(Entries taken from a collection)
|---|

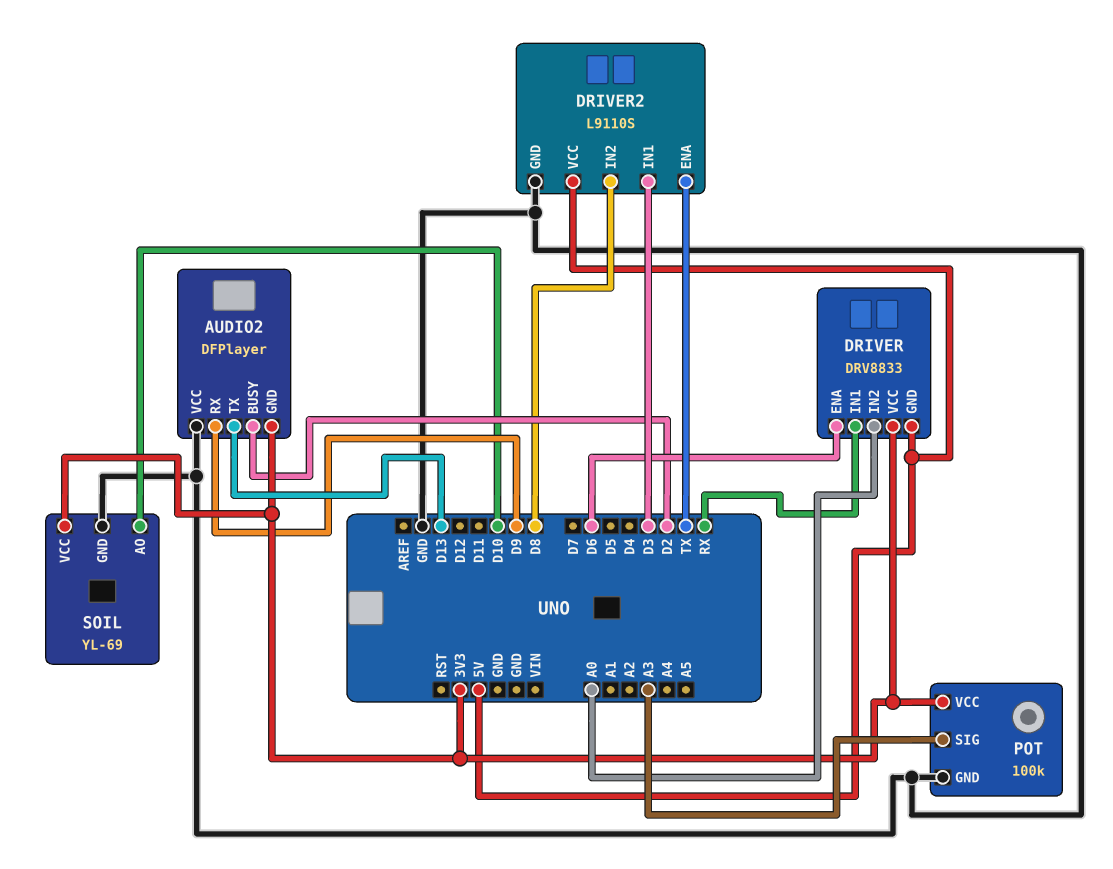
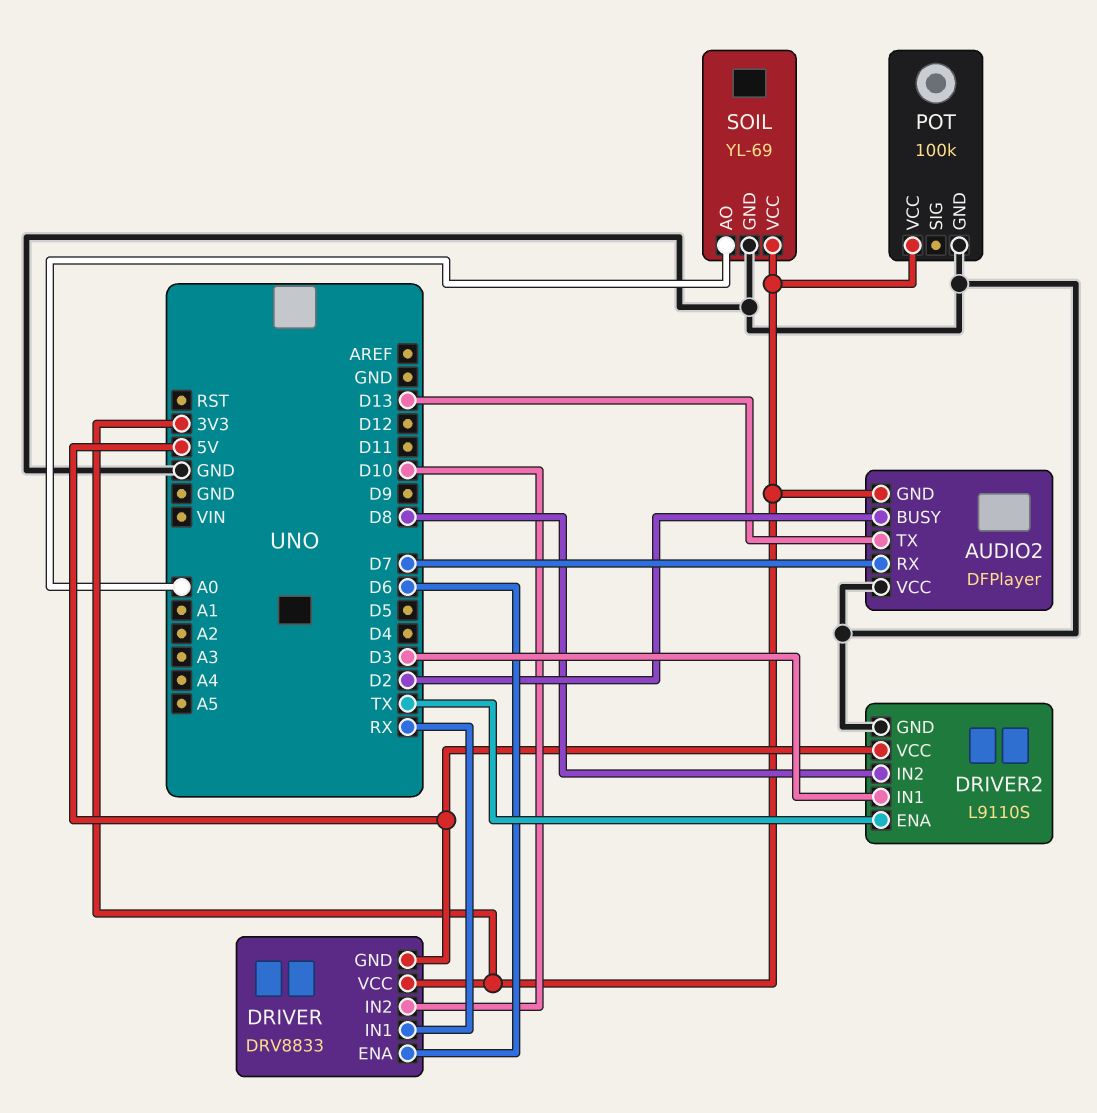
AUDIO2 pin RX: D9 -> D7
DRIVER pin IN2: A0 -> D10
POT pin SIG: A3 -> none
SOIL pin AO: D10 -> A0

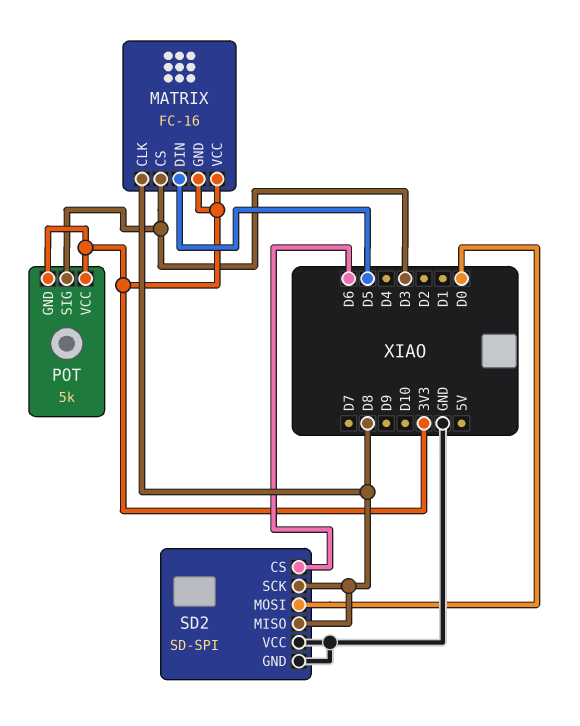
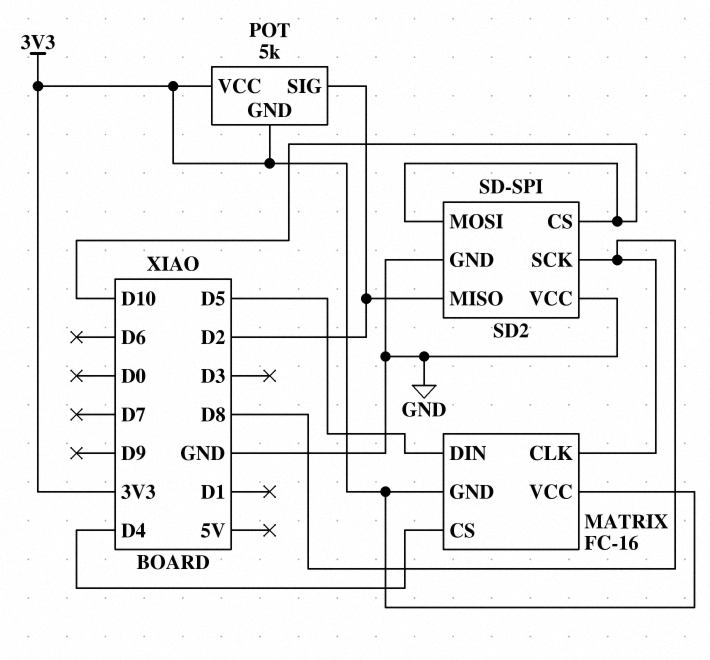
MATRIX pin CS: D3 -> D4
POT pin SIG: D3 -> D2
SD2 pin CS: D6 -> D10
SD2 pin MISO: D8 -> D2
SD2 pin MOSI: D0 -> D10

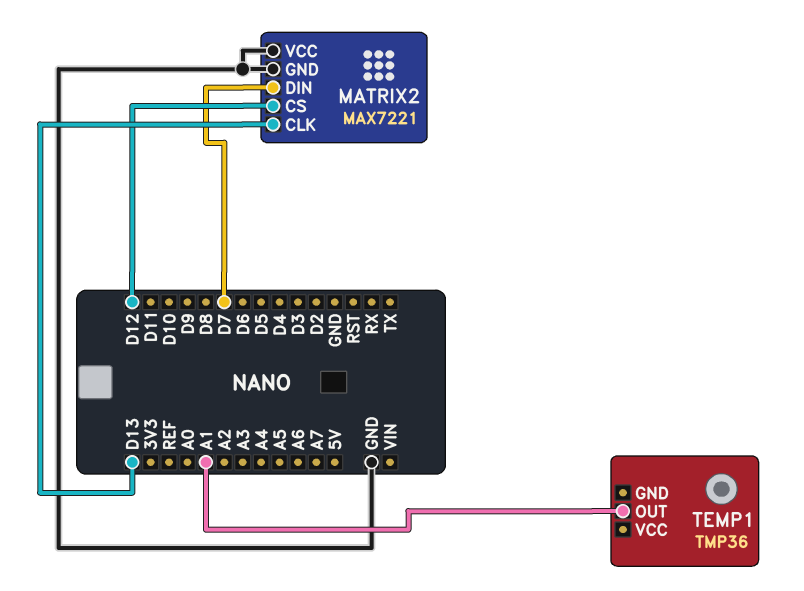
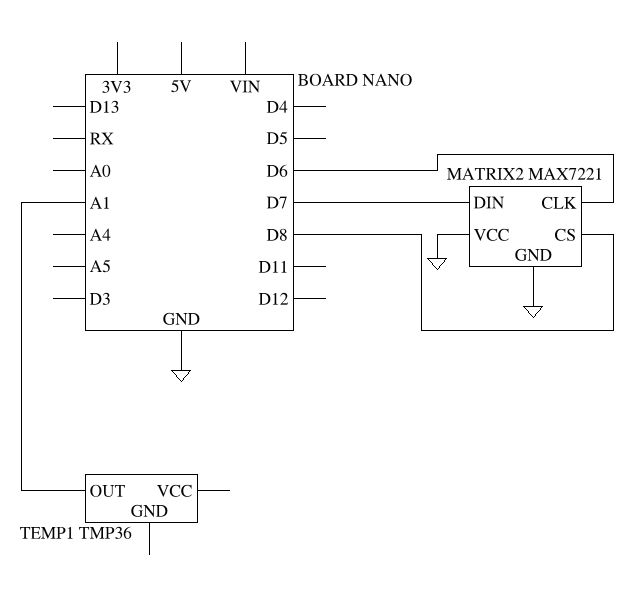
MATRIX2 pin CLK: D13 -> D6
MATRIX2 pin CS: D12 -> D8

|---|

* _What needs to be done_: Pictures aside, set down the lines from the one containing "MATRIX pin CS: D3 -> D4" through the end of the records above, exactly and only those.

* _Answer to the exercise_:
MATRIX pin CS: D3 -> D4
POT pin SIG: D3 -> D2
SD2 pin CS: D6 -> D10
SD2 pin MISO: D8 -> D2
SD2 pin MOSI: D0 -> D10

MATRIX2 pin CLK: D13 -> D6
MATRIX2 pin CS: D12 -> D8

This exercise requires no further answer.